→ Description of the task: So that the copy stays text only, transcribe the data below exactly and exclude the images.
---------- Information ----------
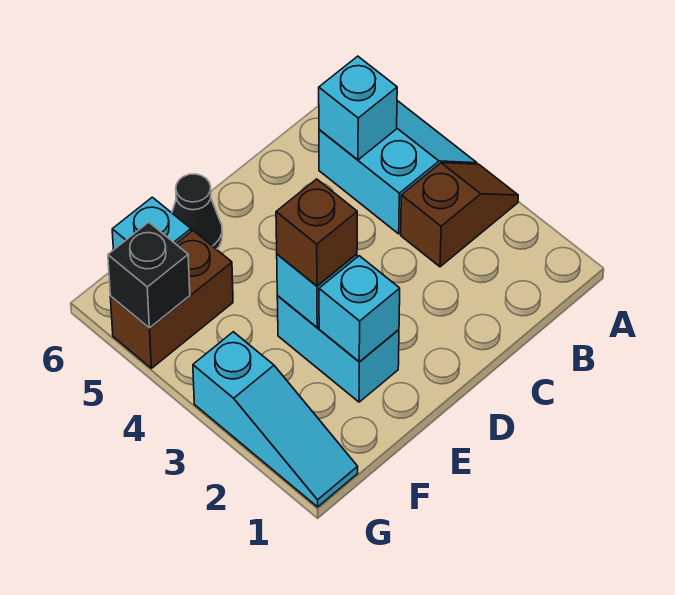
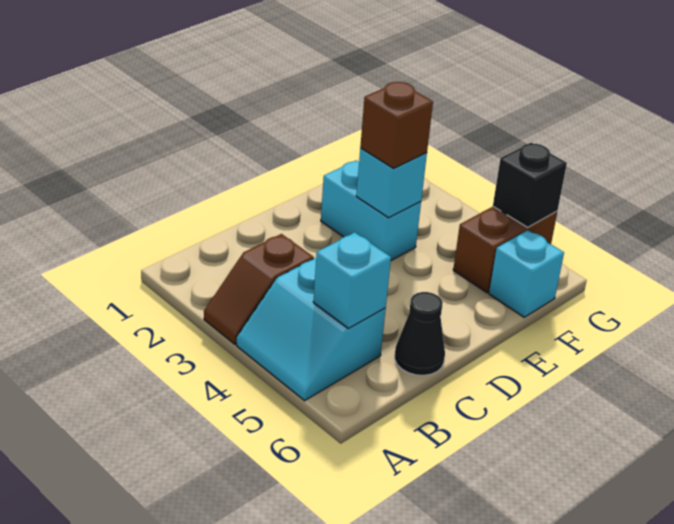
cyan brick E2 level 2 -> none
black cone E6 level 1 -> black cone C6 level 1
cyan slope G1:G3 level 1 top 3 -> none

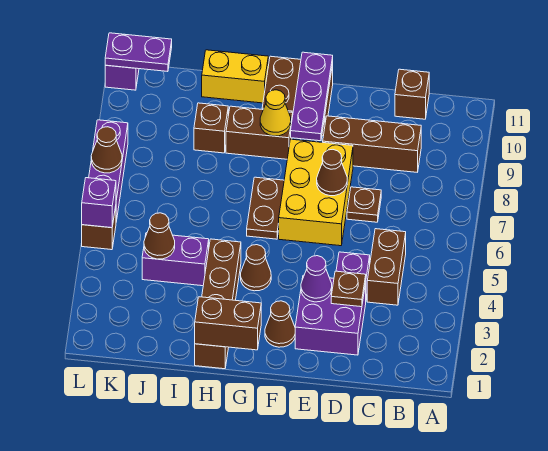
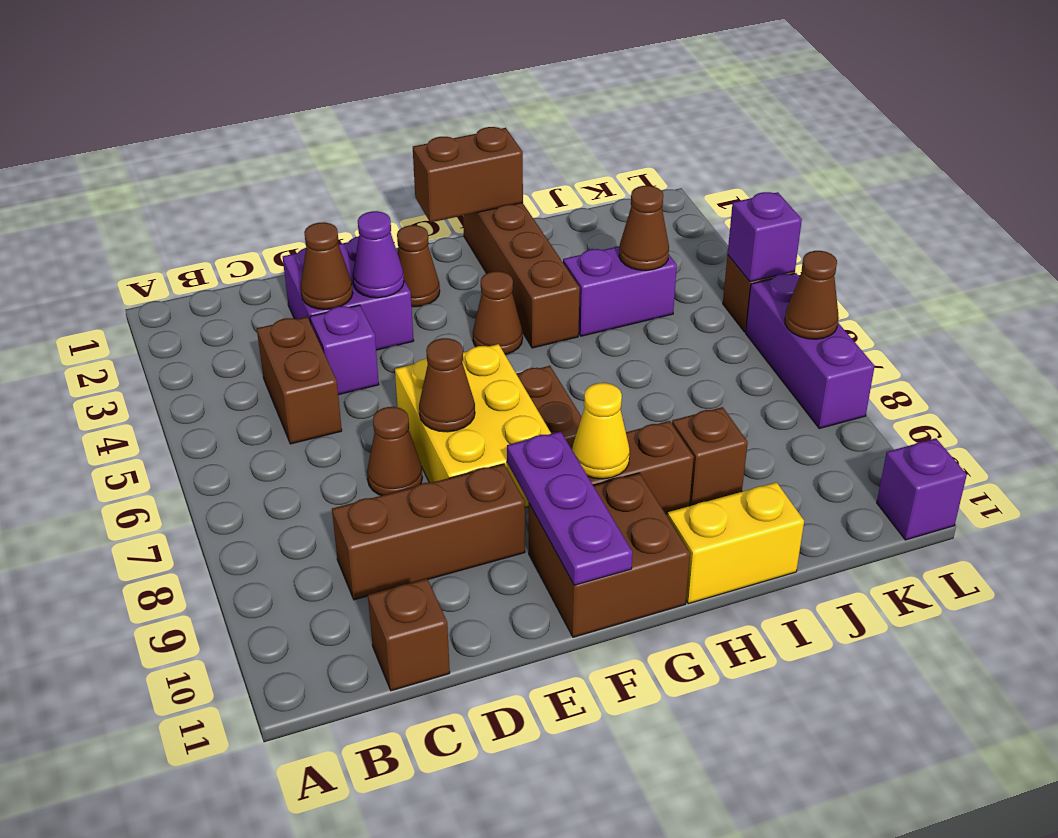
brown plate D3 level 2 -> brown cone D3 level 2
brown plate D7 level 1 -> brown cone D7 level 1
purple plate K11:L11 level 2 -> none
----------
→ Output of the exercise:
cyan brick E2 level 2 -> none
black cone E6 level 1 -> black cone C6 level 1
cyan slope G1:G3 level 1 top 3 -> none

brown plate D3 level 2 -> brown cone D3 level 2
brown plate D7 level 1 -> brown cone D7 level 1
purple plate K11:L11 level 2 -> none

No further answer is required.